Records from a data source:
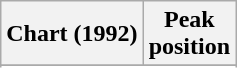
Peakposition (189, 34)
Chart (1992) (72, 34)
Provide the (X, Y) coordinate of the cell's center where the given text is located.  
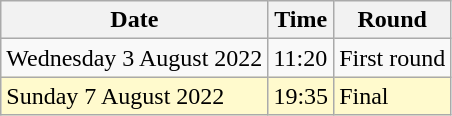
Round (392, 20)
11:20 (301, 58)
Date (134, 20)
Wednesday 3 August 2022 (134, 58)
Time (301, 20)
Sunday 7 August 2022 (134, 96)
First round (392, 58)
19:35 (301, 96)
Final (392, 96)
From the cell containing the given text, extract its center point as [x, y] coordinate. 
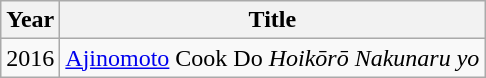
2016 [30, 58]
Ajinomoto Cook Do Hoikōrō Nakunaru yo [272, 58]
Title [272, 20]
Year [30, 20]
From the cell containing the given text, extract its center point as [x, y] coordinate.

**What is expected**
Edit the records by replacing "extract" with "return" wherever it appears, leaving everything else unchanged. Omit the pictures from your answer.

**Complete answer**
Peakposition (189, 34)
Chart (1992) (72, 34)
Provide the (X, Y) coordinate of the cell's center where the given text is located.  
Round (392, 20)
11:20 (301, 58)
Date (134, 20)
Wednesday 3 August 2022 (134, 58)
Time (301, 20)
Sunday 7 August 2022 (134, 96)
First round (392, 58)
19:35 (301, 96)
Final (392, 96)
From the cell containing the given text, return its center point as [x, y] coordinate. 
2016 [30, 58]
Ajinomoto Cook Do Hoikōrō Nakunaru yo [272, 58]
Title [272, 20]
Year [30, 20]
From the cell containing the given text, return its center point as [x, y] coordinate.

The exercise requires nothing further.